### Assignment
Using the entries below, say how many of the lines carry "degrees". Write the number alone.

### Data for processing

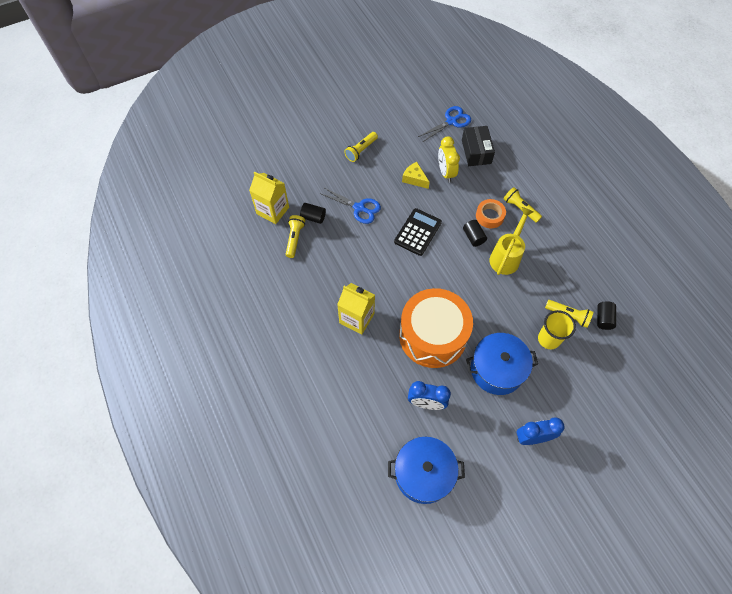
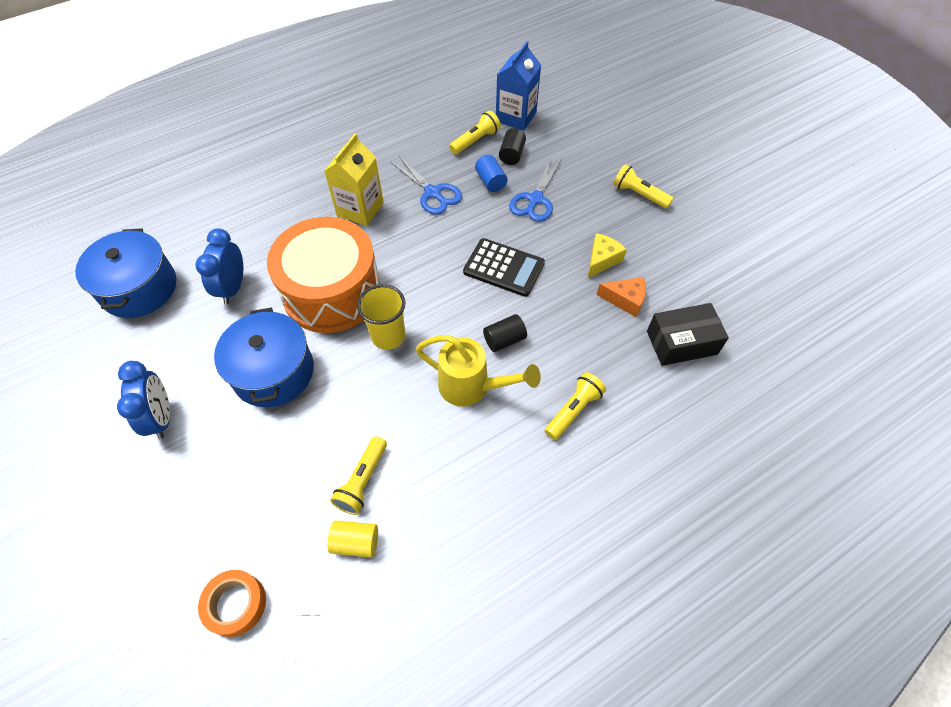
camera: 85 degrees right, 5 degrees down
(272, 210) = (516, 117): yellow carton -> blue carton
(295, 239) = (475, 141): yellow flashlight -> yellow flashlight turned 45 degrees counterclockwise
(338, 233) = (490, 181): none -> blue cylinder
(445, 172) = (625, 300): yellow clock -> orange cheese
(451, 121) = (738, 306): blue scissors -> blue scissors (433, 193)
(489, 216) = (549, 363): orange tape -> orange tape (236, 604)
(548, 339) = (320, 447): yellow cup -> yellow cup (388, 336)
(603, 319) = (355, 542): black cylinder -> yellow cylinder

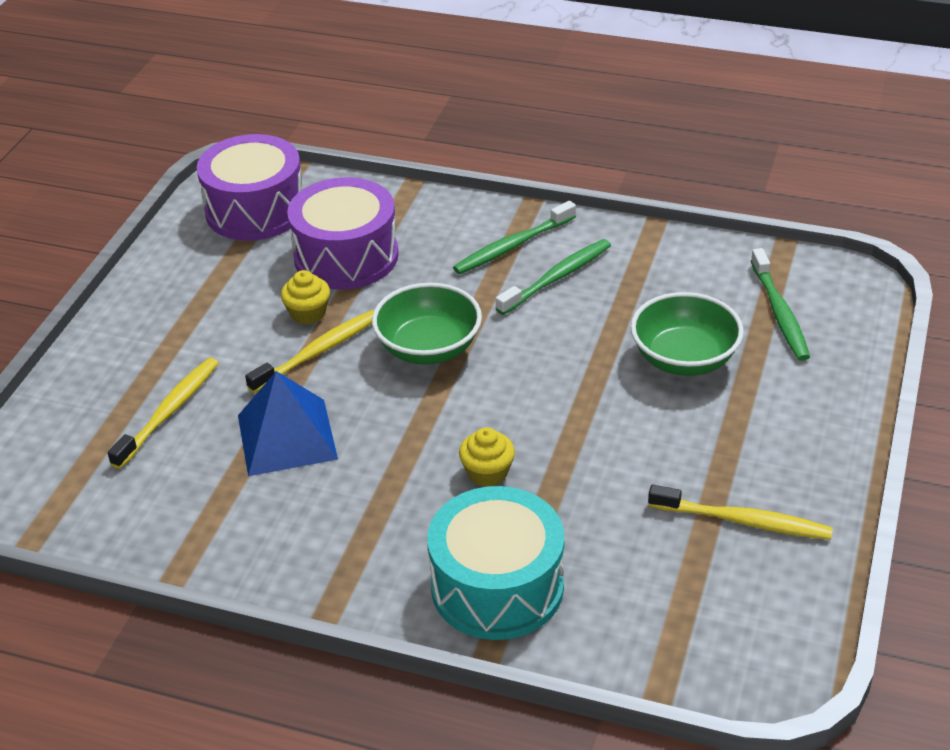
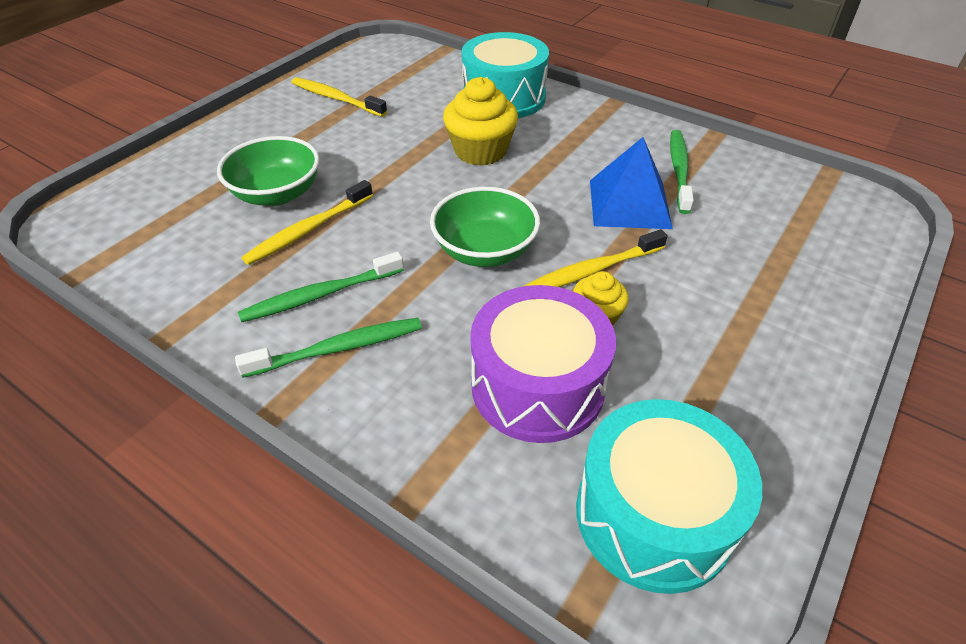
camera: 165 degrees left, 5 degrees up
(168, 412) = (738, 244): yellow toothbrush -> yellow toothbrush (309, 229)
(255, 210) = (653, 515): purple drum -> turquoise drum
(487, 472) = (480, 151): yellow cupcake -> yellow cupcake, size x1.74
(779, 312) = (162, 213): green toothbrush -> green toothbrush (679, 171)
==
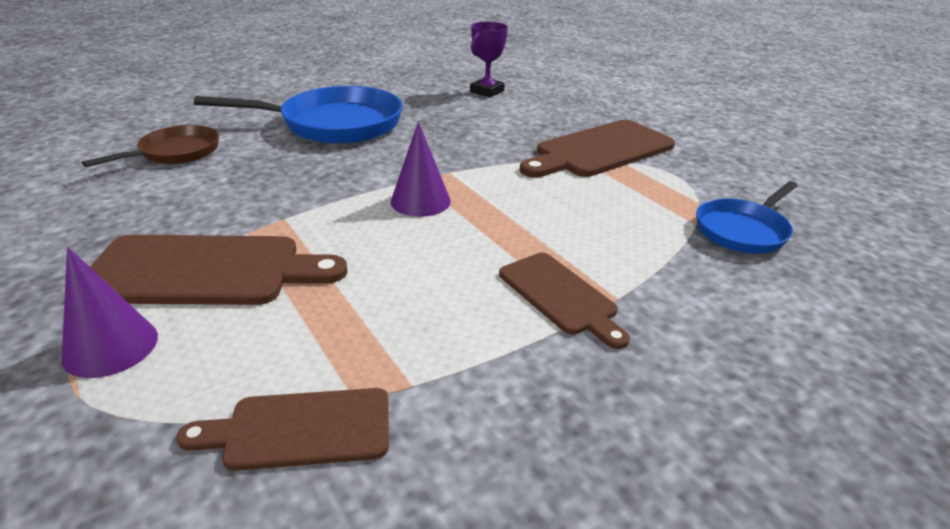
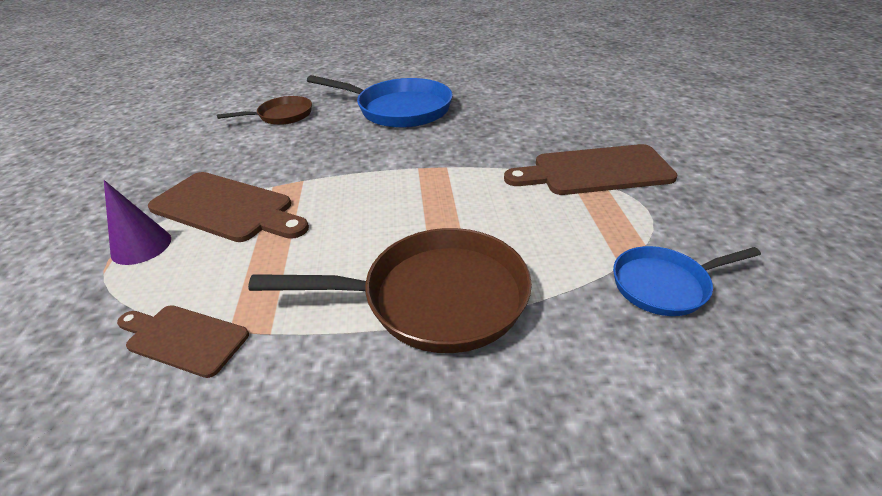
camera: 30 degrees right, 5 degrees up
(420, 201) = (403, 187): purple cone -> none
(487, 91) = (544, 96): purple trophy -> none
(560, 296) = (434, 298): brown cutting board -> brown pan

### Completed task
4